EXERCISE PROMPT: Below are entries; output exactly the lines from the one with "D6: schottky 1N5819" to the one with "C1: 33uF (+24V, GND) -> 33uF (+24V, 5V)", both included, and nothing else.

START PROVIDED INFORMATION

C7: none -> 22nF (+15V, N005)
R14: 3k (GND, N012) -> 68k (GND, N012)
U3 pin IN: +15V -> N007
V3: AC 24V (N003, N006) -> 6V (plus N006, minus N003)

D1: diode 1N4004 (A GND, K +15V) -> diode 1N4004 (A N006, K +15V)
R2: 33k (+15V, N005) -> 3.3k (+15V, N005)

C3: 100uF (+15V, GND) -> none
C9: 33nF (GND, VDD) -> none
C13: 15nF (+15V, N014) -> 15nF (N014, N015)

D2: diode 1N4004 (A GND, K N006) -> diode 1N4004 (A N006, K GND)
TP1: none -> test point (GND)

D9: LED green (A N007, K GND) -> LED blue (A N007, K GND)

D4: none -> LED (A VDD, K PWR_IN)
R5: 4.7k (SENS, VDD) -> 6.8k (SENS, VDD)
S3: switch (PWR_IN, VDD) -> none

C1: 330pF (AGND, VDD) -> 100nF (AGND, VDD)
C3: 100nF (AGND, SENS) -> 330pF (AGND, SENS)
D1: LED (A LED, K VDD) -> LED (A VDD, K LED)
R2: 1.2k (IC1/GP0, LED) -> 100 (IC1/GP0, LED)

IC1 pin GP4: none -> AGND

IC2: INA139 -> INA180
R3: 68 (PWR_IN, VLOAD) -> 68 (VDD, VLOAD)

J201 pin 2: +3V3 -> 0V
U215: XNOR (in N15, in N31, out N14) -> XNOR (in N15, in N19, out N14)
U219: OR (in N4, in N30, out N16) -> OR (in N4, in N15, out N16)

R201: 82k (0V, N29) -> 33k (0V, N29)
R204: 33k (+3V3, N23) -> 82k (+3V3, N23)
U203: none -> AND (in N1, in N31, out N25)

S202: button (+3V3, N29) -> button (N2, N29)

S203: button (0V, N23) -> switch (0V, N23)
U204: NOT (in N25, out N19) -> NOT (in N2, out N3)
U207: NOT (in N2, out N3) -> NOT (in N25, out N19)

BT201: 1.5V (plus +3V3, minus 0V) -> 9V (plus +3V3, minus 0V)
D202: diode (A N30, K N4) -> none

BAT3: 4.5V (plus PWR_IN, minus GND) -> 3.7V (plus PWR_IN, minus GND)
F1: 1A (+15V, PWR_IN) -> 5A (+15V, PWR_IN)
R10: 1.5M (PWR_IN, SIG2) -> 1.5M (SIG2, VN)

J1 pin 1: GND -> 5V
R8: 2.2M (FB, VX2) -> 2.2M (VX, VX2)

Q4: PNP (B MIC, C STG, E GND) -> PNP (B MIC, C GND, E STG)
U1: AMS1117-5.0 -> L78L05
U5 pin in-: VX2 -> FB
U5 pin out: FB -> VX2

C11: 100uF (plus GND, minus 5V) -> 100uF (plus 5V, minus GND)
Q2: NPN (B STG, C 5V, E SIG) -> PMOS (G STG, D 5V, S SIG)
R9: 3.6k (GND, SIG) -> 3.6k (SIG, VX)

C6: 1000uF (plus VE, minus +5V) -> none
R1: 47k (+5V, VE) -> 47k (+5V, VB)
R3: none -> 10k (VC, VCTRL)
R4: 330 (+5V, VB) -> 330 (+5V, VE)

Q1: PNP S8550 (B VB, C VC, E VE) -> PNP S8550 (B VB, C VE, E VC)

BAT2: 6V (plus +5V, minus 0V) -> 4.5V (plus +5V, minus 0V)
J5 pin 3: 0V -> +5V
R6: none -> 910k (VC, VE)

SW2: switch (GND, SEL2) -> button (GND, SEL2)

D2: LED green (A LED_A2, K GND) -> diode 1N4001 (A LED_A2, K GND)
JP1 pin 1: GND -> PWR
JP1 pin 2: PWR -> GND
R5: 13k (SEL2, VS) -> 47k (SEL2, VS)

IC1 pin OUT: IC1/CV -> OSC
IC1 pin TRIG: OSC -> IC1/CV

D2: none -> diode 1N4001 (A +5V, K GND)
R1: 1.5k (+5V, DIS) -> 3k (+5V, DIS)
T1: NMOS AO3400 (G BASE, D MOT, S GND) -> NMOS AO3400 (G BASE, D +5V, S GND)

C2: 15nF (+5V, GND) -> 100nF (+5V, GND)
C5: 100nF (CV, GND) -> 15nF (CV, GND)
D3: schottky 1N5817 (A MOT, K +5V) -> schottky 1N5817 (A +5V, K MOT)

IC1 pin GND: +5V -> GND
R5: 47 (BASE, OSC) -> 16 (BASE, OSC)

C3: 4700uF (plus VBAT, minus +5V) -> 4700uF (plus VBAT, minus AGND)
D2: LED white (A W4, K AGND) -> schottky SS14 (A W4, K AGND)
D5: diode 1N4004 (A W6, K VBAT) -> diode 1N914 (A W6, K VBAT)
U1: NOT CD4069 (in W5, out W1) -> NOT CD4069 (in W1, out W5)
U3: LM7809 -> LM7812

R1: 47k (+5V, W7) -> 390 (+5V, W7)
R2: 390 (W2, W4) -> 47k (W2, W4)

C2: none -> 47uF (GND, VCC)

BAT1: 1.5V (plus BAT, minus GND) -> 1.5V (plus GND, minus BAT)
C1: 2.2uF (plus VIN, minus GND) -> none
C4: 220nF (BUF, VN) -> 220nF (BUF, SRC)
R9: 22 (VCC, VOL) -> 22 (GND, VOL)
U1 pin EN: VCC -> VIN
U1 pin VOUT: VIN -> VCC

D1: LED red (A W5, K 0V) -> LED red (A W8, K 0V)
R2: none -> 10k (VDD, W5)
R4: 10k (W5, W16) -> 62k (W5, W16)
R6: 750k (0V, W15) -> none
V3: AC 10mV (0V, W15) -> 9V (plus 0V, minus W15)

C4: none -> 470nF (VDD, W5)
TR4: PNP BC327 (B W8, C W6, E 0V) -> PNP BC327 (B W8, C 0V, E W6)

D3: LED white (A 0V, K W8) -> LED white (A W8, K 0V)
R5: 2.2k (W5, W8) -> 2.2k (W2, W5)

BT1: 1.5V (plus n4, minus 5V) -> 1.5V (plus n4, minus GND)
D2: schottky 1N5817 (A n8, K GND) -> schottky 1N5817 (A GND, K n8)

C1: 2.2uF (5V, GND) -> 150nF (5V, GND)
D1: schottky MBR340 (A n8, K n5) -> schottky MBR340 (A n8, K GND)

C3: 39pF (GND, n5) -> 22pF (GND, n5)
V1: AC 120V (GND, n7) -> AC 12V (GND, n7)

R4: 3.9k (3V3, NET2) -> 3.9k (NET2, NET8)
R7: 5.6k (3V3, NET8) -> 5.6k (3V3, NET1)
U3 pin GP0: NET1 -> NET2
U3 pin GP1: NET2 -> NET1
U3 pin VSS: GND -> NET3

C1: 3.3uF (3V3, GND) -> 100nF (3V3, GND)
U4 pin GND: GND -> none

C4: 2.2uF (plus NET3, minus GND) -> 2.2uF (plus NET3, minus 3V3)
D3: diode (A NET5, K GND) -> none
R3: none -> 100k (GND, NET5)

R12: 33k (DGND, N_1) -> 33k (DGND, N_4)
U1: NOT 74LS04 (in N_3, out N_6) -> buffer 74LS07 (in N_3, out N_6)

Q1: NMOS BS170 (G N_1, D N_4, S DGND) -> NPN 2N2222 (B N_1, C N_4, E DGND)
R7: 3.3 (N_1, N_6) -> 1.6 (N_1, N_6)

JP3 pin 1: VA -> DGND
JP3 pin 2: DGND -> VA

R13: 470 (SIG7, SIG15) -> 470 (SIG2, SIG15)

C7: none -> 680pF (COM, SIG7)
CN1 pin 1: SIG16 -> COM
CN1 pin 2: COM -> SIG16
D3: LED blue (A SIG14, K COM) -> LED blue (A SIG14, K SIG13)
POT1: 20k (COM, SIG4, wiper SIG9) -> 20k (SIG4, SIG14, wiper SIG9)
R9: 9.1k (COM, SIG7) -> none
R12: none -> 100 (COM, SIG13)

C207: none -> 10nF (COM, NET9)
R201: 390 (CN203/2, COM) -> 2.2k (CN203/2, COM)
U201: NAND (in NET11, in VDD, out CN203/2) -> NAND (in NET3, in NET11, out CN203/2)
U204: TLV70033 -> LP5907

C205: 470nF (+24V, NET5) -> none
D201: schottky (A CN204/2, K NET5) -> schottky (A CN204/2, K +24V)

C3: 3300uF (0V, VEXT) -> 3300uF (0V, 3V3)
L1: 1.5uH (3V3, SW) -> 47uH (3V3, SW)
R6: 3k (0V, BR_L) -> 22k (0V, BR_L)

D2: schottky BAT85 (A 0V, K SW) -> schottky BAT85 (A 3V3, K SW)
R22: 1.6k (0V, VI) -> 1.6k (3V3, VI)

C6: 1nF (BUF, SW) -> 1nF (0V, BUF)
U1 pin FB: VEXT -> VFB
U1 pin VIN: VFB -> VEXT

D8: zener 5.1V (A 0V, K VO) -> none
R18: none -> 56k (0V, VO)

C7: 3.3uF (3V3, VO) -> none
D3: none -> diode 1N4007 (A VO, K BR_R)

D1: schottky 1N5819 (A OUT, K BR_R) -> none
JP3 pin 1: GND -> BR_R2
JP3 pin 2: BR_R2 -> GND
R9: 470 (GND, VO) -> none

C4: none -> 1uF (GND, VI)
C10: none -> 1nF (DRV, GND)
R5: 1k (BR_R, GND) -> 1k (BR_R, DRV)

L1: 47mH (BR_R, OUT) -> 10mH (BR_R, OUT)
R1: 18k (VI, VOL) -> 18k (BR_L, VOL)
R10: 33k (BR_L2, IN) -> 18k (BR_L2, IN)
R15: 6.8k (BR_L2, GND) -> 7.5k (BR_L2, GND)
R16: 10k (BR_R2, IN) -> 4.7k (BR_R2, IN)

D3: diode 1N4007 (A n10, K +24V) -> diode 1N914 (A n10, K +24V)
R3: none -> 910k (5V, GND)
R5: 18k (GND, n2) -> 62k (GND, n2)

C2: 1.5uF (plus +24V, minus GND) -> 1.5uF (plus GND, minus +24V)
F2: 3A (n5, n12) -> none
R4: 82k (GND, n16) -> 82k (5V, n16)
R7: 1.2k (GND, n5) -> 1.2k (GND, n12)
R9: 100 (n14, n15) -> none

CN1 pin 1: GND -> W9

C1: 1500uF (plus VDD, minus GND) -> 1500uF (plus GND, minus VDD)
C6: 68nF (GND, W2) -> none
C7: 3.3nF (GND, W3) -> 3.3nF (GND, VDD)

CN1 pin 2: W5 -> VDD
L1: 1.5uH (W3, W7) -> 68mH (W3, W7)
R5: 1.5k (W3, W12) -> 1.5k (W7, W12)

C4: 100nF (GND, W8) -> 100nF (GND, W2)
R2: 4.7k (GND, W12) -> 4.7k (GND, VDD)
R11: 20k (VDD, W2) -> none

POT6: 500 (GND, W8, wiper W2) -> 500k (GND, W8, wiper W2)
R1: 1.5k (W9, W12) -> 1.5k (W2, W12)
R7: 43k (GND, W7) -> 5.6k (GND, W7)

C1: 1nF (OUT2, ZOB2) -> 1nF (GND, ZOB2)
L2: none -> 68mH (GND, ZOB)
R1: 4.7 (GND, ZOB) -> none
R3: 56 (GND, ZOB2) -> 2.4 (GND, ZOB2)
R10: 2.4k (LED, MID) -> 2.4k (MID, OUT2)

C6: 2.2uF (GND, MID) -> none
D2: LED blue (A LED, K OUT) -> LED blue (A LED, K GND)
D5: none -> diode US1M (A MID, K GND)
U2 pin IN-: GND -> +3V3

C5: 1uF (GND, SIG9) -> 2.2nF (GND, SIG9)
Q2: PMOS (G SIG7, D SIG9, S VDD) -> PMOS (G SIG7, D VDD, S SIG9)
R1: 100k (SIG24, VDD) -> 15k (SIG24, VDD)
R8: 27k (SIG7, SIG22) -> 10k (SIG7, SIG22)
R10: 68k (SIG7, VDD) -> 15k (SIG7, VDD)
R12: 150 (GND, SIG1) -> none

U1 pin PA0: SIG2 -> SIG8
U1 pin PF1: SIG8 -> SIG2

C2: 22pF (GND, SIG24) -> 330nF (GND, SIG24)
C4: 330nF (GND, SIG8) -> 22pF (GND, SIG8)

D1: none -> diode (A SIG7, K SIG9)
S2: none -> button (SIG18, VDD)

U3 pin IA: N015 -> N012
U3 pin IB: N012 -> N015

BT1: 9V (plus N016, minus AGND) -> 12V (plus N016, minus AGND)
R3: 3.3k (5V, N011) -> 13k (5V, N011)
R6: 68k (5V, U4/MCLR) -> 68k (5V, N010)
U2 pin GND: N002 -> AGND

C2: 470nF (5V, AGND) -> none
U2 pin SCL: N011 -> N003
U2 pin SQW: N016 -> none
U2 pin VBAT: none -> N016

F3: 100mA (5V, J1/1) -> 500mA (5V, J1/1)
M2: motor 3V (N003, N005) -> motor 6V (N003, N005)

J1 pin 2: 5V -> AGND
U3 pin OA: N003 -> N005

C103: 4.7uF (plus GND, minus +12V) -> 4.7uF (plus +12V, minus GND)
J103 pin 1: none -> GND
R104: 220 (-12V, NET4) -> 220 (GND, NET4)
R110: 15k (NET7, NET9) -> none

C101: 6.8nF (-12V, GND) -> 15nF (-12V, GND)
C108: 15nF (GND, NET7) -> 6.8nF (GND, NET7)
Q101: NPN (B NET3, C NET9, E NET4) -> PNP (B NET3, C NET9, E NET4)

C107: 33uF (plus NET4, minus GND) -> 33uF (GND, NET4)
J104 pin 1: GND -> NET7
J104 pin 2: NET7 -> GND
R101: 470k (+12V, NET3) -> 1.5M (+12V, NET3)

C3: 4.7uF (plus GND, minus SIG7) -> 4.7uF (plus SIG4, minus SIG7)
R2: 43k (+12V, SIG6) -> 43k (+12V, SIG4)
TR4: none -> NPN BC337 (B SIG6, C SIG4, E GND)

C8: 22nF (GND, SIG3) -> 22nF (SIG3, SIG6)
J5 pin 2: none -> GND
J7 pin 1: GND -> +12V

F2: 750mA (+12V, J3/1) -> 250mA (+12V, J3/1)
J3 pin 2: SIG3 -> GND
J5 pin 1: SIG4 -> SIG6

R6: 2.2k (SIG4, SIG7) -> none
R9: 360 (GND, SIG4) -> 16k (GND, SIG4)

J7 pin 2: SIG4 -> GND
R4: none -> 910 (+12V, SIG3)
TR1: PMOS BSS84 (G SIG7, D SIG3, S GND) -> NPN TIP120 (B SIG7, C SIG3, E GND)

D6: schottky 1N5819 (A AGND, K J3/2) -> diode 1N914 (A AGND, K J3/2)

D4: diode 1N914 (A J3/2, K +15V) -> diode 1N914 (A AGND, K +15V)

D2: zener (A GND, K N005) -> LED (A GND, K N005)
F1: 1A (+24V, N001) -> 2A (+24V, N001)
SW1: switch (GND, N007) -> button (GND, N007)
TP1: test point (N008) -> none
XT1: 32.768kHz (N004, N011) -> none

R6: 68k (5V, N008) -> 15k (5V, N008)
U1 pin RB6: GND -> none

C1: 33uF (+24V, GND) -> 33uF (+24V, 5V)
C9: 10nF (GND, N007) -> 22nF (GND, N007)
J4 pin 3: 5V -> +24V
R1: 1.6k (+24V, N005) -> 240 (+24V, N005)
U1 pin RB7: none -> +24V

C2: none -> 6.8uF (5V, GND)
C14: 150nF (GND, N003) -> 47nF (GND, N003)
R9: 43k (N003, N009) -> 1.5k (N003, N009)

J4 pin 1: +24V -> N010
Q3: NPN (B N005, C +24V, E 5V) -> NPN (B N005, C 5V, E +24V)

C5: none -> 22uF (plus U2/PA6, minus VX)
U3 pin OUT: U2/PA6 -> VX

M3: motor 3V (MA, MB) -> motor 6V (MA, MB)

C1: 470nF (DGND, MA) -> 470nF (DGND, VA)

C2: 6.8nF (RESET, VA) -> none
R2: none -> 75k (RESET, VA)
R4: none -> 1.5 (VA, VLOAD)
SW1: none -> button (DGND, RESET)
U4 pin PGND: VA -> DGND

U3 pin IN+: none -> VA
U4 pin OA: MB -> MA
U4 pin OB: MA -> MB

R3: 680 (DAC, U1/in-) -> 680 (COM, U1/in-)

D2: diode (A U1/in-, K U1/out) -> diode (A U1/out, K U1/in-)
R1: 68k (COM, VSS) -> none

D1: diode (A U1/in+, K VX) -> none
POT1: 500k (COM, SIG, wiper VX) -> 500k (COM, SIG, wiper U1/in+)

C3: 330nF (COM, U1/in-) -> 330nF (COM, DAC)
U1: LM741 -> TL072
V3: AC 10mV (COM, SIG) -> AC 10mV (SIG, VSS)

END PROVIDED INFORMATION

RESPONSE TO THIS EXERCISE:
D6: schottky 1N5819 (A AGND, K J3/2) -> diode 1N914 (A AGND, K J3/2)

D4: diode 1N914 (A J3/2, K +15V) -> diode 1N914 (A AGND, K +15V)

D2: zener (A GND, K N005) -> LED (A GND, K N005)
F1: 1A (+24V, N001) -> 2A (+24V, N001)
SW1: switch (GND, N007) -> button (GND, N007)
TP1: test point (N008) -> none
XT1: 32.768kHz (N004, N011) -> none

R6: 68k (5V, N008) -> 15k (5V, N008)
U1 pin RB6: GND -> none

C1: 33uF (+24V, GND) -> 33uF (+24V, 5V)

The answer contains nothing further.